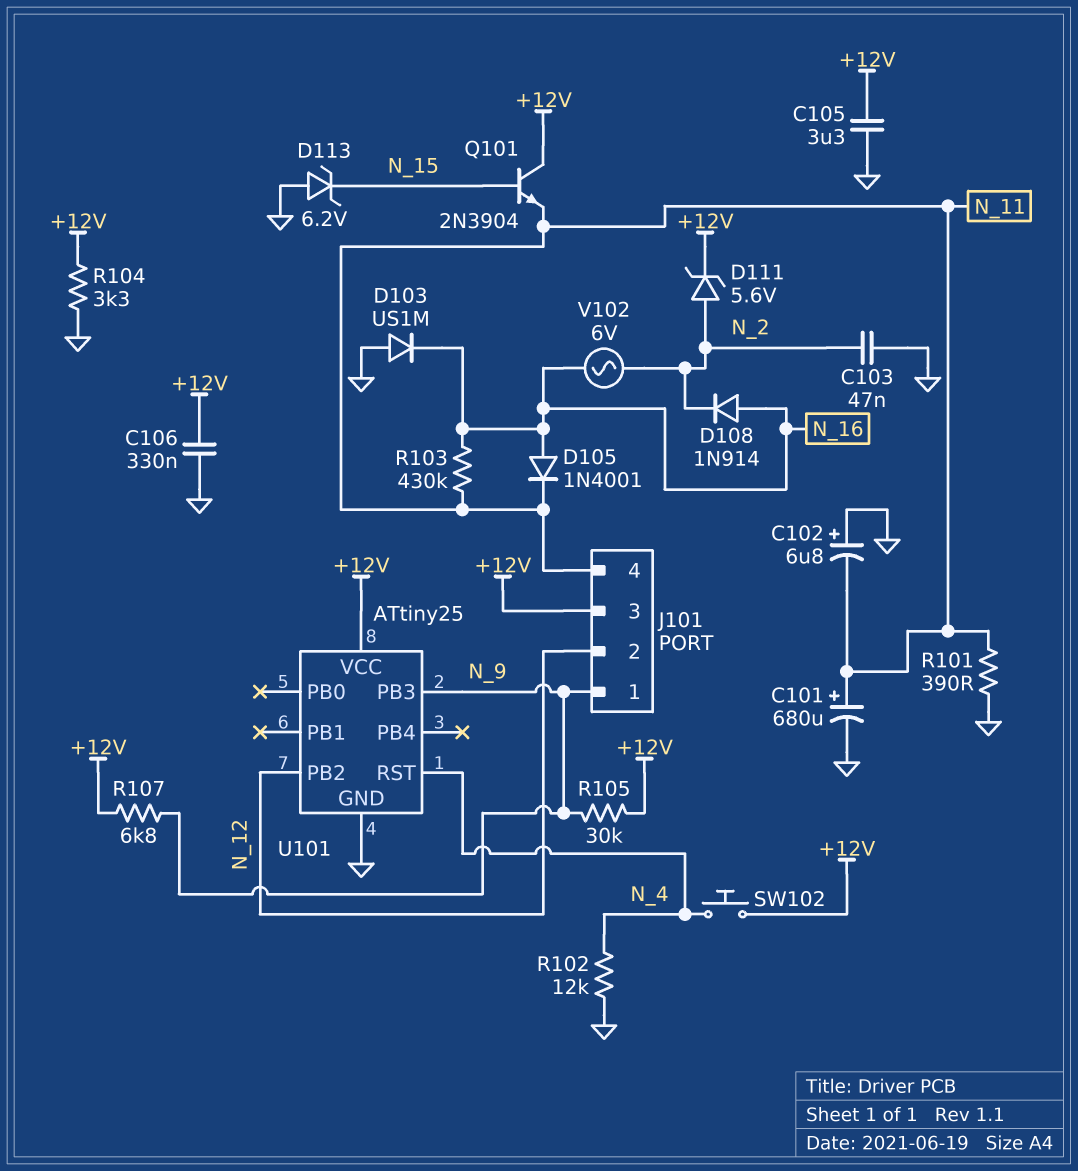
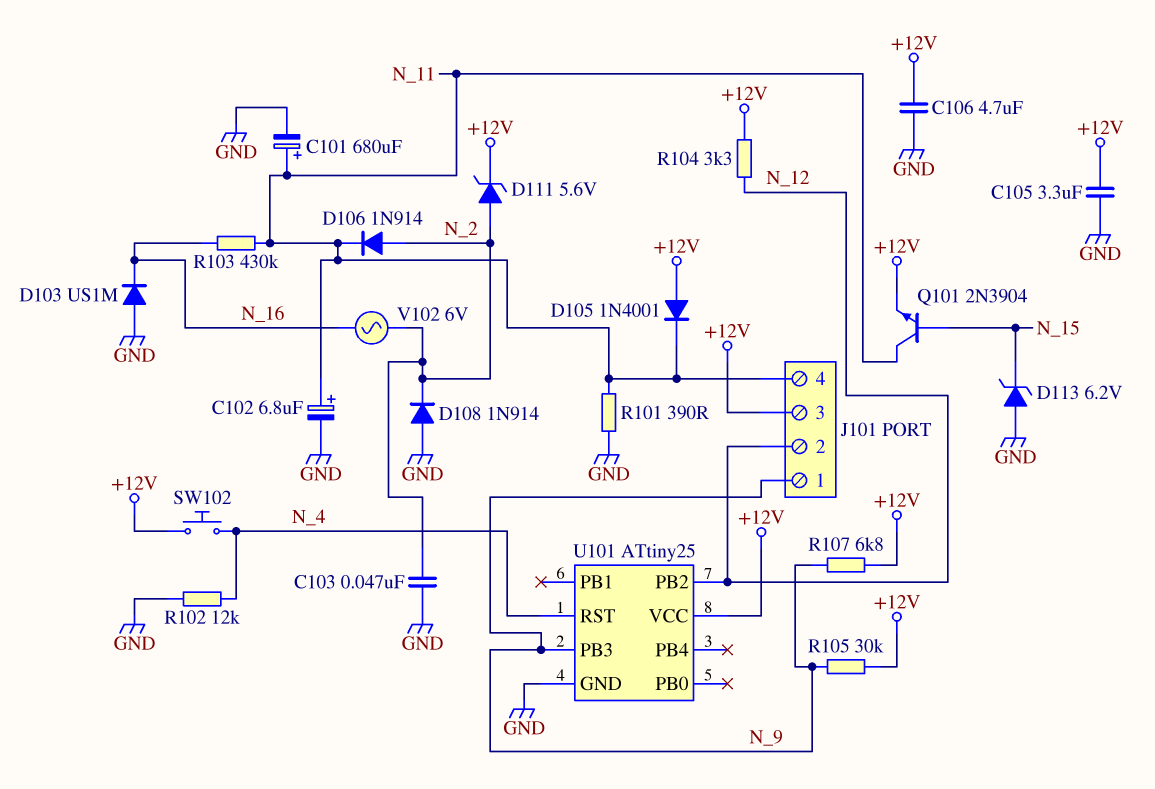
C102: 6.8uF (plus GND, minus N_11) -> 6.8uF (plus N_11, minus GND)
C106: 330nF (+12V, GND) -> 4.7uF (+12V, GND)
D105: diode 1N4001 (A N_16, K N_11) -> diode 1N4001 (A +12V, K N_11)
D106: none -> diode 1N914 (A N_2, K N_11)
D108: diode 1N914 (A N_16, K N_2) -> diode 1N914 (A GND, K N_2)
Q101: NPN 2N3904 (B N_15, C +12V, E N_11) -> NPN 2N3904 (B N_15, C N_11, E +12V)
R104: 3.3k (+12V, GND) -> 3.3k (+12V, N_12)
# # # # #
PROBLEM TO SOLVE:
Copy out the line holding "Q101: NPN 2N3904". Then copy every later line of the data, unchanged, through the last one.

RESPONSE BELOW:
Q101: NPN 2N3904 (B N_15, C +12V, E N_11) -> NPN 2N3904 (B N_15, C N_11, E +12V)
R104: 3.3k (+12V, GND) -> 3.3k (+12V, N_12)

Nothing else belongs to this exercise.